- Your instructions
Find the line with "(306, 191) = (523, 406): purple" in the entries below. Repeat it, every following line, and the line with "camera: 100 degrees right, 15 degrees up", exactly and with nothing added.

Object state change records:
● ● ● ● ●
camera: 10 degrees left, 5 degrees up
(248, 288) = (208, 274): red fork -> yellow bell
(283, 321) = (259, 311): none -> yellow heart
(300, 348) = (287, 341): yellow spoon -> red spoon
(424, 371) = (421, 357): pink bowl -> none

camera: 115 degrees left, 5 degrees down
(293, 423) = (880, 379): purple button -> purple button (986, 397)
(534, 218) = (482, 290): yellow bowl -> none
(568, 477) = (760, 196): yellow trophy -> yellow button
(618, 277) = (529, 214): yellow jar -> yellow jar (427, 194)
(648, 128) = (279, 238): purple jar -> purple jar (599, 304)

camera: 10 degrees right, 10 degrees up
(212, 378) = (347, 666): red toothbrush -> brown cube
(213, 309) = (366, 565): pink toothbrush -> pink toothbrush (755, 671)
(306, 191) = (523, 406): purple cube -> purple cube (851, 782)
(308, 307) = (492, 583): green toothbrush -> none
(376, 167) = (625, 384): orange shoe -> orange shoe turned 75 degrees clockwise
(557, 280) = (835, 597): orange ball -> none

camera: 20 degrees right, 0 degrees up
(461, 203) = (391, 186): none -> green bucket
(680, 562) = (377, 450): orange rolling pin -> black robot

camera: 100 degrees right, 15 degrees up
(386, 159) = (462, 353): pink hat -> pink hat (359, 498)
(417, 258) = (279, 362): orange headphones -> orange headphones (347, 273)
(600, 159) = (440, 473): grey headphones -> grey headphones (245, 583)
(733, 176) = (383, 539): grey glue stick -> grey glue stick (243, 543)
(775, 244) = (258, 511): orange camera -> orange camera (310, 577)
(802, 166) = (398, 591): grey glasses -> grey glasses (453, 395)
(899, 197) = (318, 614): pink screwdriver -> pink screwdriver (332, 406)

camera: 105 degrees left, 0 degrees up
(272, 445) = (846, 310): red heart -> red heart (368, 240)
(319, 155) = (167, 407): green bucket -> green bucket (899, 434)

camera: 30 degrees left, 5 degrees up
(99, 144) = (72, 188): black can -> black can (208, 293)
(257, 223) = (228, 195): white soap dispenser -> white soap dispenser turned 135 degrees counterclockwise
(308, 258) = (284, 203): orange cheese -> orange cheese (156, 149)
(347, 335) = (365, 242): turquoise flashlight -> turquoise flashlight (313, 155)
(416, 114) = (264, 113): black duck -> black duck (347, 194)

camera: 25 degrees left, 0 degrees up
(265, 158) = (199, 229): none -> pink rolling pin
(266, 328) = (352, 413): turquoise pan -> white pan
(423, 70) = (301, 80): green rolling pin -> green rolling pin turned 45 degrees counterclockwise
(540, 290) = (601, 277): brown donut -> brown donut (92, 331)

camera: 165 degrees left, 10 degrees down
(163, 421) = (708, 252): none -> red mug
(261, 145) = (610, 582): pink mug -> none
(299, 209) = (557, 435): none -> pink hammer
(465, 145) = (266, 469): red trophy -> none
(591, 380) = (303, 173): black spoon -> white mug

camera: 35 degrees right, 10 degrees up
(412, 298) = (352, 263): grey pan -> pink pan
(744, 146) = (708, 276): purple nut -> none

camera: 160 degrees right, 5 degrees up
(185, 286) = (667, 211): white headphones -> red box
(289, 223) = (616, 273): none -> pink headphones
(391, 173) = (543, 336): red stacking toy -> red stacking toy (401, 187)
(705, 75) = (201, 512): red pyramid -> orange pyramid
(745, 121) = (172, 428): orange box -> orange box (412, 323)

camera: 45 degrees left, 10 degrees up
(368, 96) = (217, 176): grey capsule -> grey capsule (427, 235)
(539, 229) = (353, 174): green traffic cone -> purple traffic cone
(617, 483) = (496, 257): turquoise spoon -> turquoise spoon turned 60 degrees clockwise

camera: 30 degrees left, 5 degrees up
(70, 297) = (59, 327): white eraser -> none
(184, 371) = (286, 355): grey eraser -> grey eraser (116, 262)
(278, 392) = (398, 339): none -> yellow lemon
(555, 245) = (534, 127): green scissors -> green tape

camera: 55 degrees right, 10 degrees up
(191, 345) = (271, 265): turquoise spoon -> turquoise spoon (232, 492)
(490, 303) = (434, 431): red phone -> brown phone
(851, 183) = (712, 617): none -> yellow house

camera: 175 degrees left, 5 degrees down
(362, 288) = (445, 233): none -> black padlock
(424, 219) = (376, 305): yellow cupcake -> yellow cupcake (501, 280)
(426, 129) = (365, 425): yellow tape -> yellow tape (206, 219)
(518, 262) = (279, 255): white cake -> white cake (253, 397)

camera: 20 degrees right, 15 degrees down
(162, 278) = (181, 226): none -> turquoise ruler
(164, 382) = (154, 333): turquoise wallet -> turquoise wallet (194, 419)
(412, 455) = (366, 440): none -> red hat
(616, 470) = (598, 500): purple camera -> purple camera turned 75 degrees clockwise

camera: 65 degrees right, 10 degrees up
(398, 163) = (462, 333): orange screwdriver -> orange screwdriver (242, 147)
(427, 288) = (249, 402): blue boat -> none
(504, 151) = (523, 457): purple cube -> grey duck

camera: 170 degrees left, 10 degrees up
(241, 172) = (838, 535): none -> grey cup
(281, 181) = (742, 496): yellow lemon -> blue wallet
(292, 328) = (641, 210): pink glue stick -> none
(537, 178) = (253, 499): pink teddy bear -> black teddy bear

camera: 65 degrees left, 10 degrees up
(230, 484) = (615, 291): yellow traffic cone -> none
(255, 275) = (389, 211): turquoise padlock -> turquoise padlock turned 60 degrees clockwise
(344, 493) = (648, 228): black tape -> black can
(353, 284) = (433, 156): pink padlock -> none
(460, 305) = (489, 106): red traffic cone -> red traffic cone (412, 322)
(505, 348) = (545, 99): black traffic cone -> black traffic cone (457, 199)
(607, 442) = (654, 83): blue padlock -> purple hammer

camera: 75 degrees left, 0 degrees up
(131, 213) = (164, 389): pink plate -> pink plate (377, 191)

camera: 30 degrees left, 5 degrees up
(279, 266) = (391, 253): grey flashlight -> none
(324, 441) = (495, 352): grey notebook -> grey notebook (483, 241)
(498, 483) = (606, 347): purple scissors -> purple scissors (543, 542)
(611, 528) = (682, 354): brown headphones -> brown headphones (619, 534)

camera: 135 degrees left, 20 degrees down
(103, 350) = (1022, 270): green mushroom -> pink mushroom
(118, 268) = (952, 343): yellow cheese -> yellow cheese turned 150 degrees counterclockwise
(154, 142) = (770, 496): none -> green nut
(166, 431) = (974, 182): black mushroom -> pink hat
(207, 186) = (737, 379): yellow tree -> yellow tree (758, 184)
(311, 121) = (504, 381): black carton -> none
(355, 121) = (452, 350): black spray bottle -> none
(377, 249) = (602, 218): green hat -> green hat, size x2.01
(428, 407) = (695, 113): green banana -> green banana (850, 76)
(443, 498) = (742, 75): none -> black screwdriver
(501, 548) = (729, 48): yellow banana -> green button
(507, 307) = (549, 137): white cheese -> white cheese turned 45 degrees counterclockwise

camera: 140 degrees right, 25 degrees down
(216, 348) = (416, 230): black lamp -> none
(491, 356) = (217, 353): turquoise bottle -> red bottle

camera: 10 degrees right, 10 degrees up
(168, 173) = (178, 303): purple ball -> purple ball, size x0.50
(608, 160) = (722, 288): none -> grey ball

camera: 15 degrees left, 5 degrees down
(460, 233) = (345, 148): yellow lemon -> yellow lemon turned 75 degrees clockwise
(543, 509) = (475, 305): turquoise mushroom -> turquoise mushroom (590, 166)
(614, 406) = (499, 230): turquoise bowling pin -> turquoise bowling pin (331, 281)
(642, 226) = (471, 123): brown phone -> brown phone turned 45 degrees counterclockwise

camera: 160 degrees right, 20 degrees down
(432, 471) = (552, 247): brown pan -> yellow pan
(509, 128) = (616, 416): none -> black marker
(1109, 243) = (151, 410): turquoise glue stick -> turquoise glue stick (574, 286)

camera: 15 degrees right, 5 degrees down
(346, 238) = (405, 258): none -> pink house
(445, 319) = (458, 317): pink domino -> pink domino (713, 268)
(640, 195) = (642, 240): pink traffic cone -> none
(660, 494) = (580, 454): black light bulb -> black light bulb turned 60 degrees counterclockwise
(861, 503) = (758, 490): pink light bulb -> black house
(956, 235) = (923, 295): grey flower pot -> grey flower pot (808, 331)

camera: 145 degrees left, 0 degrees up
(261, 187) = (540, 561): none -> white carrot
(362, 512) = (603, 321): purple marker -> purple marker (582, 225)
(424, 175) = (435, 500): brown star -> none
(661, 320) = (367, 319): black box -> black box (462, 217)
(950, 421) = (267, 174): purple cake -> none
● ● ● ● ●
- Answer box
(306, 191) = (523, 406): purple cube -> purple cube (851, 782)
(308, 307) = (492, 583): green toothbrush -> none
(376, 167) = (625, 384): orange shoe -> orange shoe turned 75 degrees clockwise
(557, 280) = (835, 597): orange ball -> none

camera: 20 degrees right, 0 degrees up
(461, 203) = (391, 186): none -> green bucket
(680, 562) = (377, 450): orange rolling pin -> black robot

camera: 100 degrees right, 15 degrees up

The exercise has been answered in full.